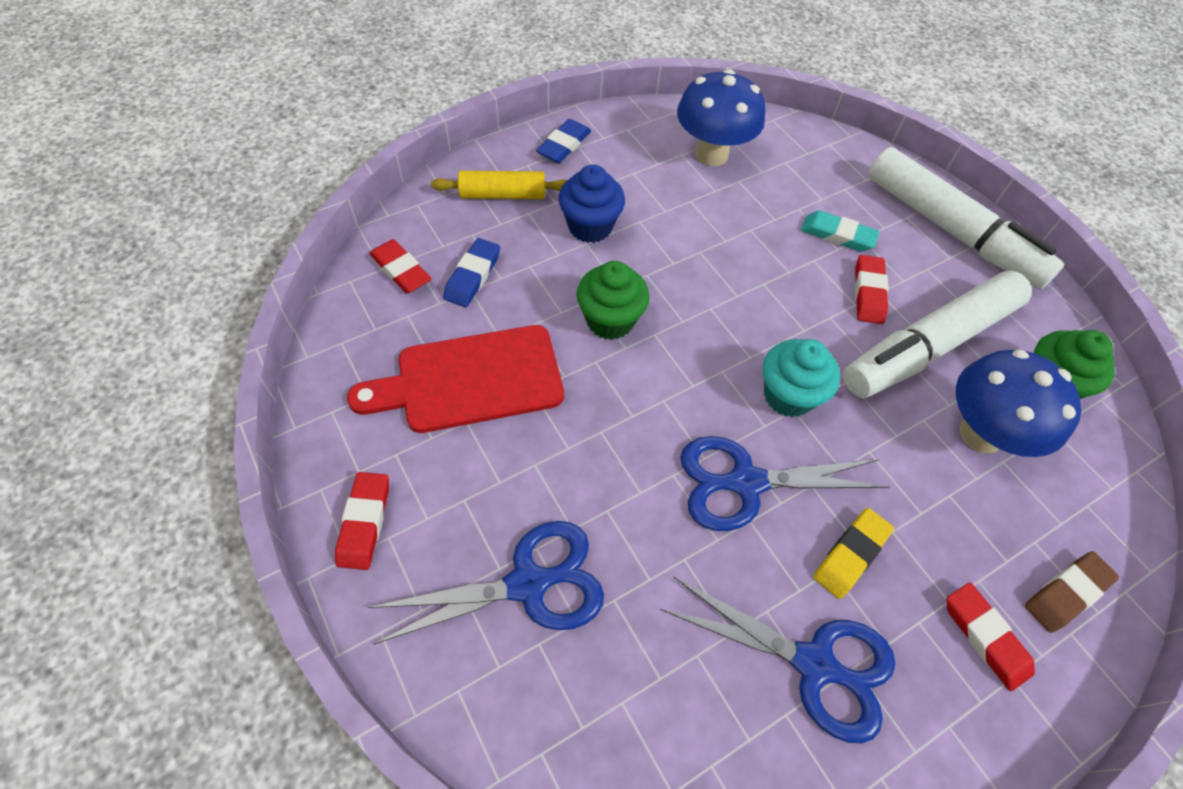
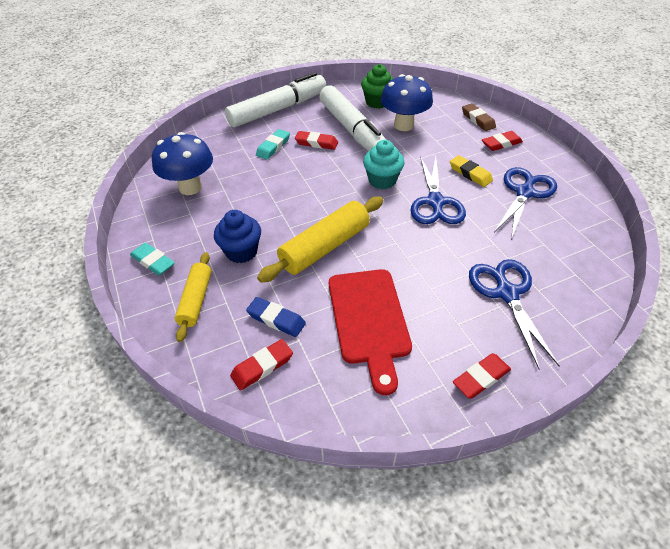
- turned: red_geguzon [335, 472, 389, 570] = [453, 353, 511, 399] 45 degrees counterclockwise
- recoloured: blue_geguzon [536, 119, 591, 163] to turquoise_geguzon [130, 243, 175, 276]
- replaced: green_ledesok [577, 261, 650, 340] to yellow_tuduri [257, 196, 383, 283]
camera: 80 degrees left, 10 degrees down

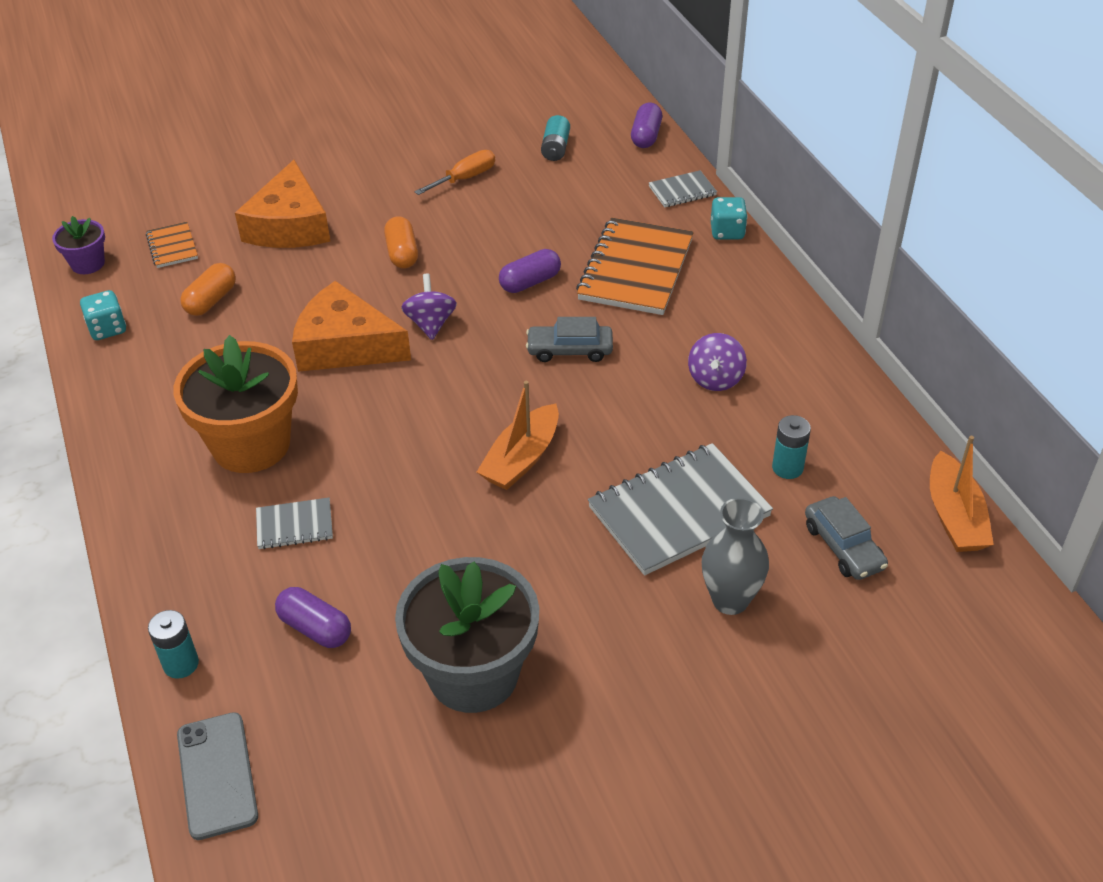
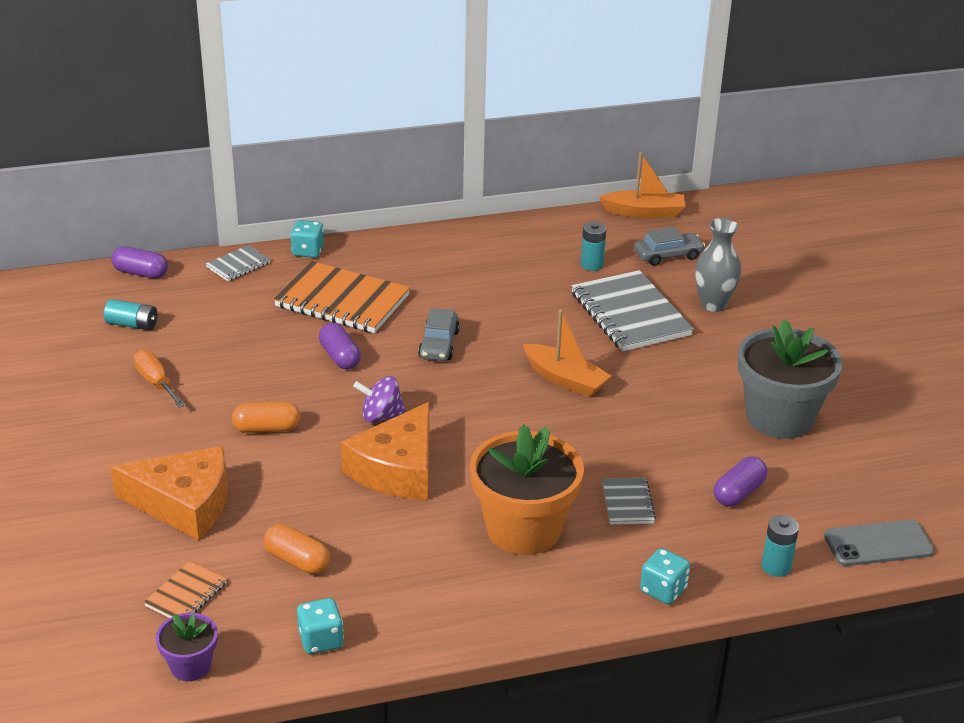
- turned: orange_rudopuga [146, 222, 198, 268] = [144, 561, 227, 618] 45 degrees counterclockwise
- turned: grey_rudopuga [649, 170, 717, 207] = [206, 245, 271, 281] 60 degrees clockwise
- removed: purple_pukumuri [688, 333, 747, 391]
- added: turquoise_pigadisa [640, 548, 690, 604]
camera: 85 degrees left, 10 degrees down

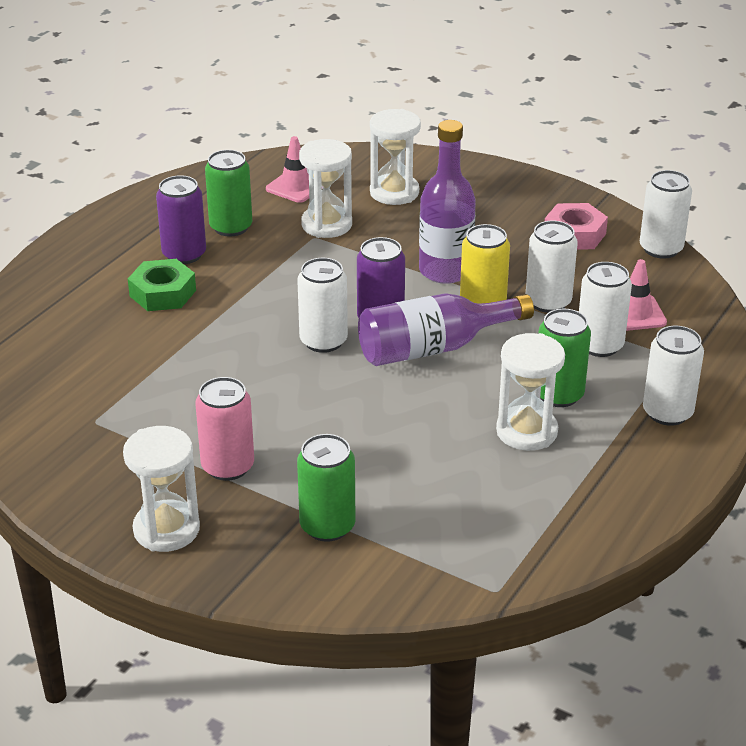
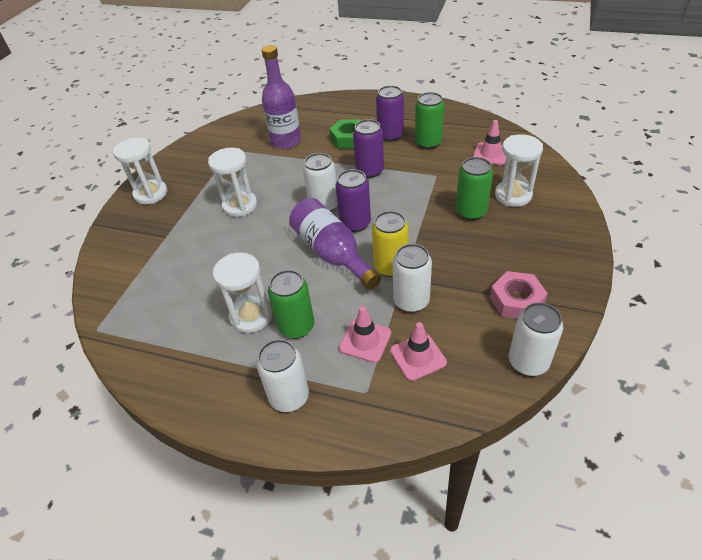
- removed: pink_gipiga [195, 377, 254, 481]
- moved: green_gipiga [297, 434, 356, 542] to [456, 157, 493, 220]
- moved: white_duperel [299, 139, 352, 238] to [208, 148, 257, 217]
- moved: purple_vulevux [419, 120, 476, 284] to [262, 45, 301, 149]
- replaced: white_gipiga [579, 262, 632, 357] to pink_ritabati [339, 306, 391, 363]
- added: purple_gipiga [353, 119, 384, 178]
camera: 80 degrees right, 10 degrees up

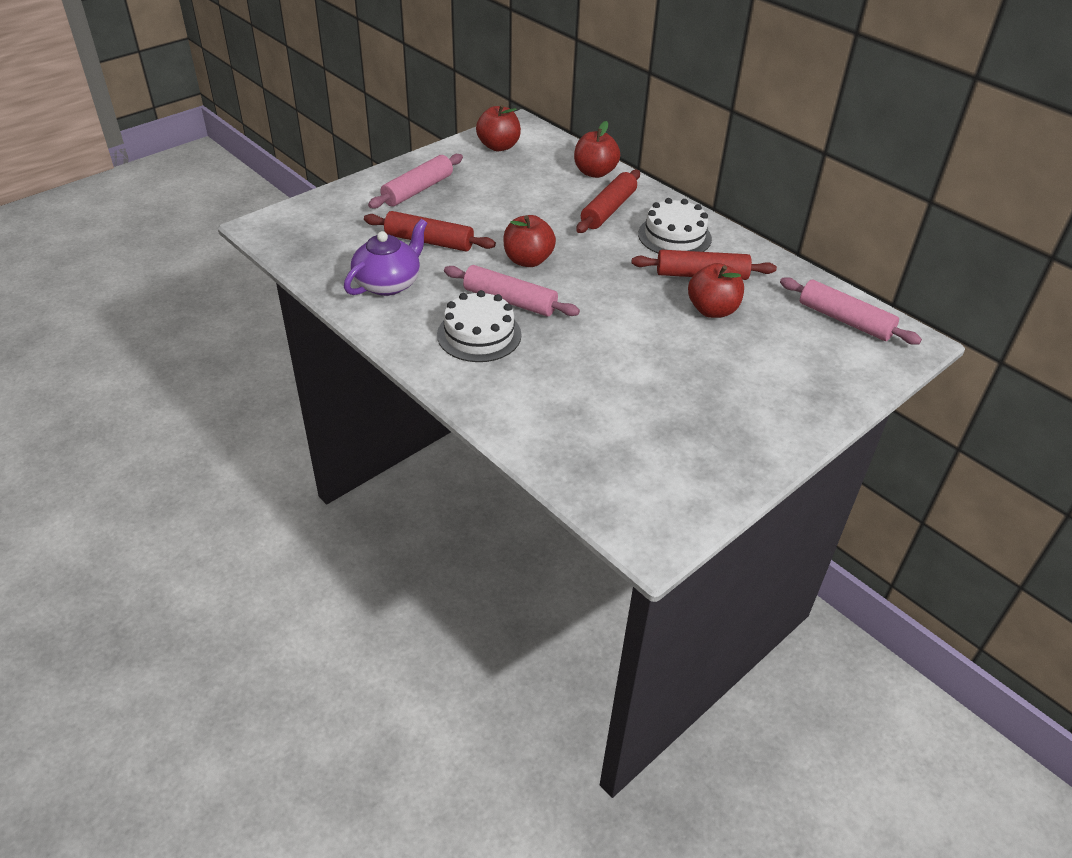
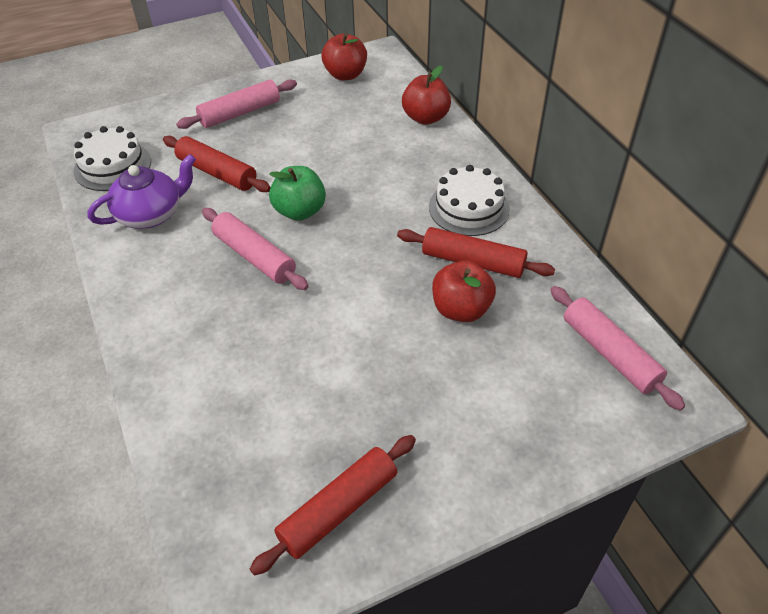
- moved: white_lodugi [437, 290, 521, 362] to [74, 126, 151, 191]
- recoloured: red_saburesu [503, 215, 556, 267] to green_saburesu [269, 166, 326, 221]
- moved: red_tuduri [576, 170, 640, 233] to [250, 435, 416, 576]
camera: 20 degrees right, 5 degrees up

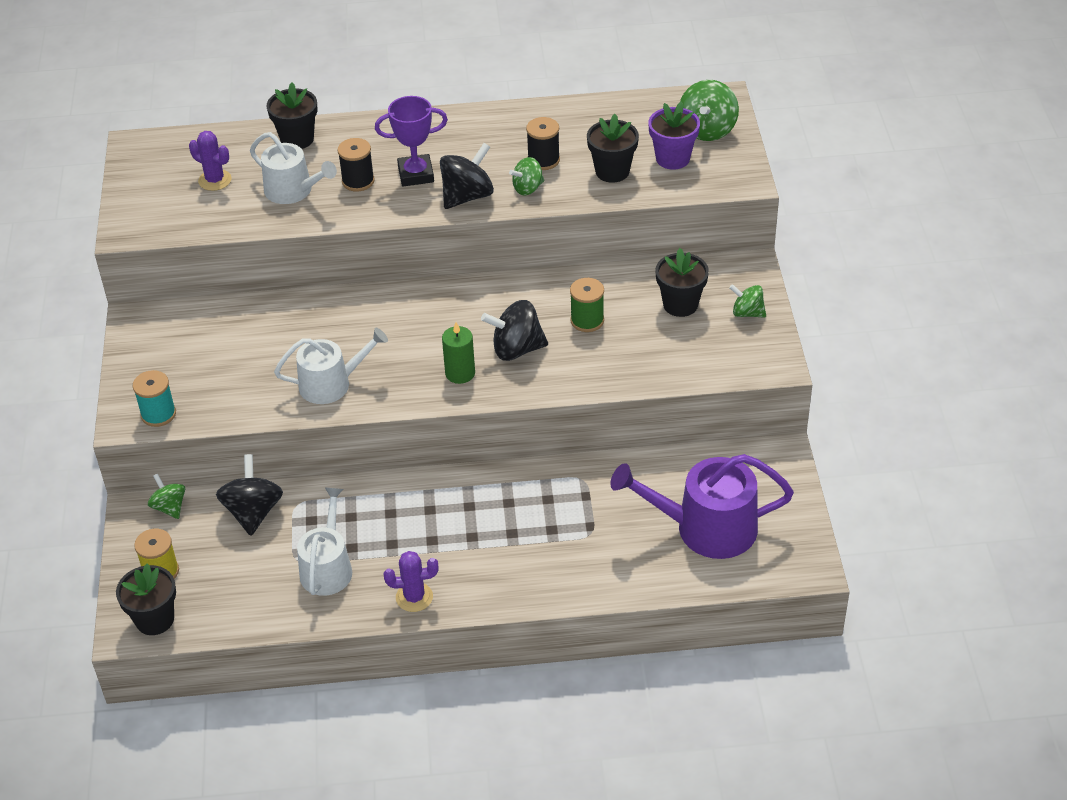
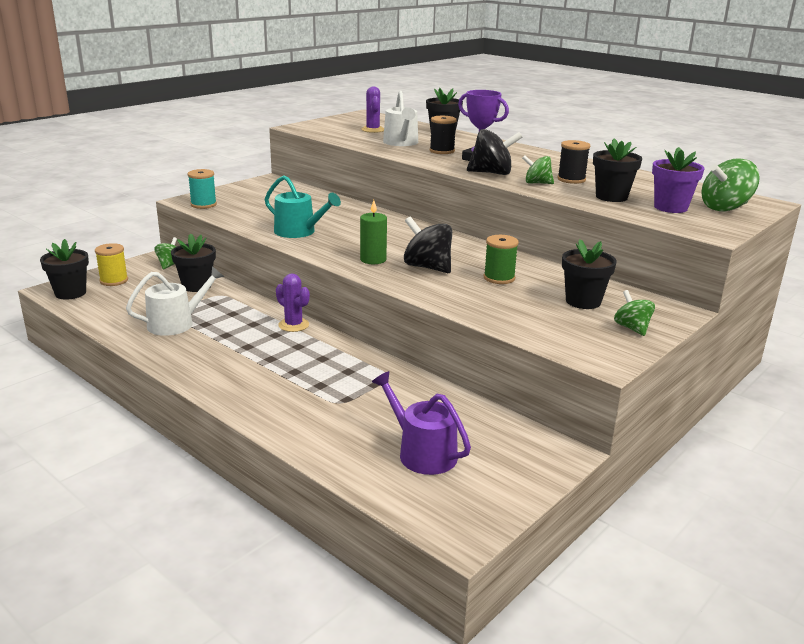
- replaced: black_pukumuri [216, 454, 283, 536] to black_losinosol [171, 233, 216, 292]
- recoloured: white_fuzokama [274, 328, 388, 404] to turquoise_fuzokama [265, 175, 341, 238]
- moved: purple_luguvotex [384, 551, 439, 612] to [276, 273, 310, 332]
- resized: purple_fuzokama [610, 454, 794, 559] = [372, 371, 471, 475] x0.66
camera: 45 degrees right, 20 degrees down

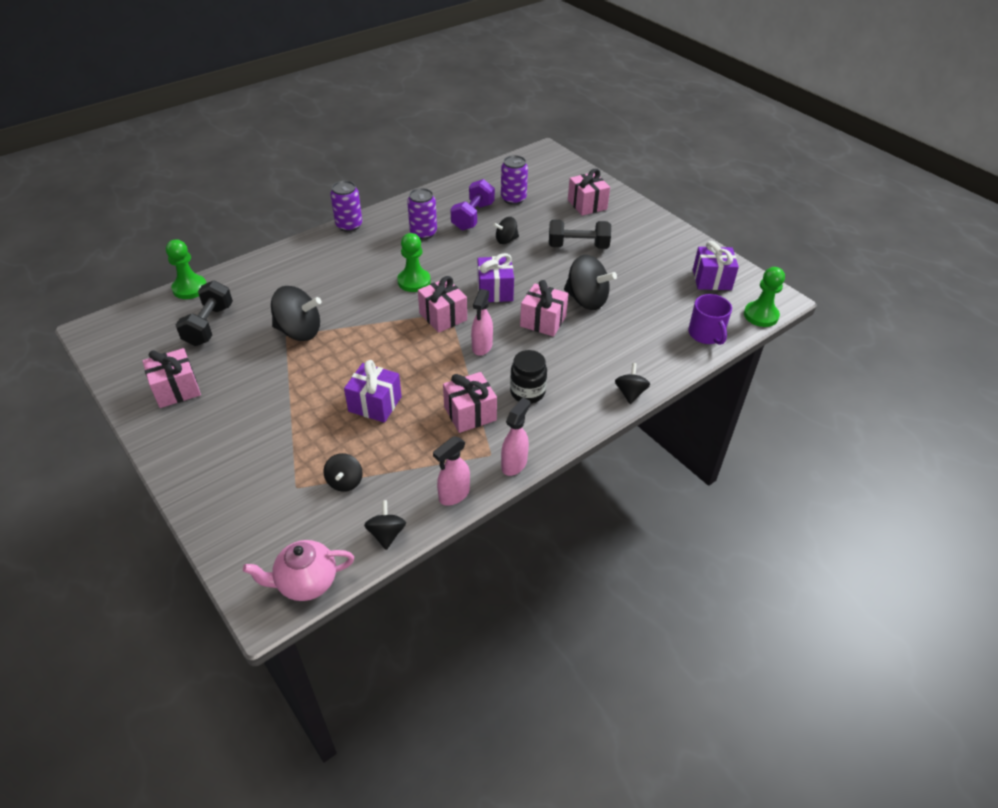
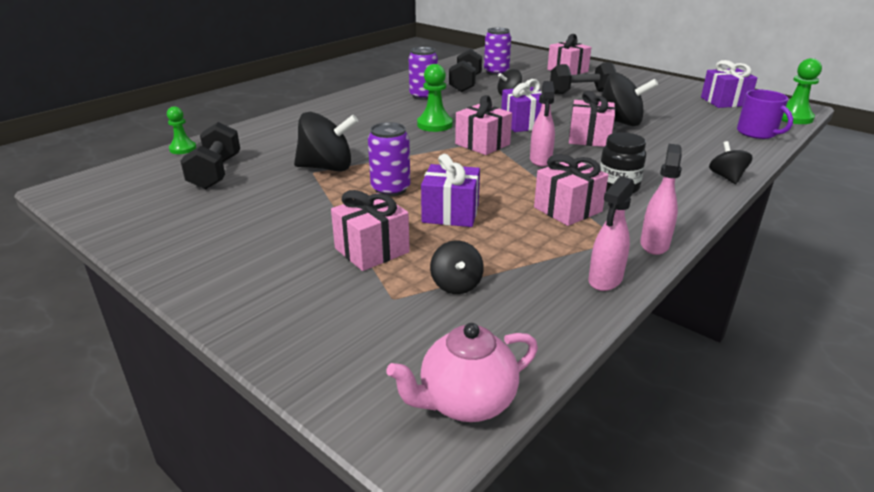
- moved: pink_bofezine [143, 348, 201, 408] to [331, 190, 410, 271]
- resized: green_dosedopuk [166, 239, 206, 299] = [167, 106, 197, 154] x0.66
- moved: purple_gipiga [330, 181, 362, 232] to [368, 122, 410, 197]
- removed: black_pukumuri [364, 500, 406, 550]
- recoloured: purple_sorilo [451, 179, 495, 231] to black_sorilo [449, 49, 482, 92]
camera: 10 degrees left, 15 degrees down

-*-

**TASK REQUIREMENTS**: In transcribing the material above, reproduce each line exactly and include none of the pictures.

**WRITTEN ANSWER**:
- turned: red_geguzon [335, 472, 389, 570] = [453, 353, 511, 399] 45 degrees counterclockwise
- recoloured: blue_geguzon [536, 119, 591, 163] to turquoise_geguzon [130, 243, 175, 276]
- replaced: green_ledesok [577, 261, 650, 340] to yellow_tuduri [257, 196, 383, 283]
camera: 80 degrees left, 10 degrees down

- turned: orange_rudopuga [146, 222, 198, 268] = [144, 561, 227, 618] 45 degrees counterclockwise
- turned: grey_rudopuga [649, 170, 717, 207] = [206, 245, 271, 281] 60 degrees clockwise
- removed: purple_pukumuri [688, 333, 747, 391]
- added: turquoise_pigadisa [640, 548, 690, 604]
camera: 85 degrees left, 10 degrees down

- removed: pink_gipiga [195, 377, 254, 481]
- moved: green_gipiga [297, 434, 356, 542] to [456, 157, 493, 220]
- moved: white_duperel [299, 139, 352, 238] to [208, 148, 257, 217]
- moved: purple_vulevux [419, 120, 476, 284] to [262, 45, 301, 149]
- replaced: white_gipiga [579, 262, 632, 357] to pink_ritabati [339, 306, 391, 363]
- added: purple_gipiga [353, 119, 384, 178]
camera: 80 degrees right, 10 degrees up

- moved: white_lodugi [437, 290, 521, 362] to [74, 126, 151, 191]
- recoloured: red_saburesu [503, 215, 556, 267] to green_saburesu [269, 166, 326, 221]
- moved: red_tuduri [576, 170, 640, 233] to [250, 435, 416, 576]
camera: 20 degrees right, 5 degrees up

- replaced: black_pukumuri [216, 454, 283, 536] to black_losinosol [171, 233, 216, 292]
- recoloured: white_fuzokama [274, 328, 388, 404] to turquoise_fuzokama [265, 175, 341, 238]
- moved: purple_luguvotex [384, 551, 439, 612] to [276, 273, 310, 332]
- resized: purple_fuzokama [610, 454, 794, 559] = [372, 371, 471, 475] x0.66
camera: 45 degrees right, 20 degrees down

- moved: pink_bofezine [143, 348, 201, 408] to [331, 190, 410, 271]
- resized: green_dosedopuk [166, 239, 206, 299] = [167, 106, 197, 154] x0.66
- moved: purple_gipiga [330, 181, 362, 232] to [368, 122, 410, 197]
- removed: black_pukumuri [364, 500, 406, 550]
- recoloured: purple_sorilo [451, 179, 495, 231] to black_sorilo [449, 49, 482, 92]
camera: 10 degrees left, 15 degrees down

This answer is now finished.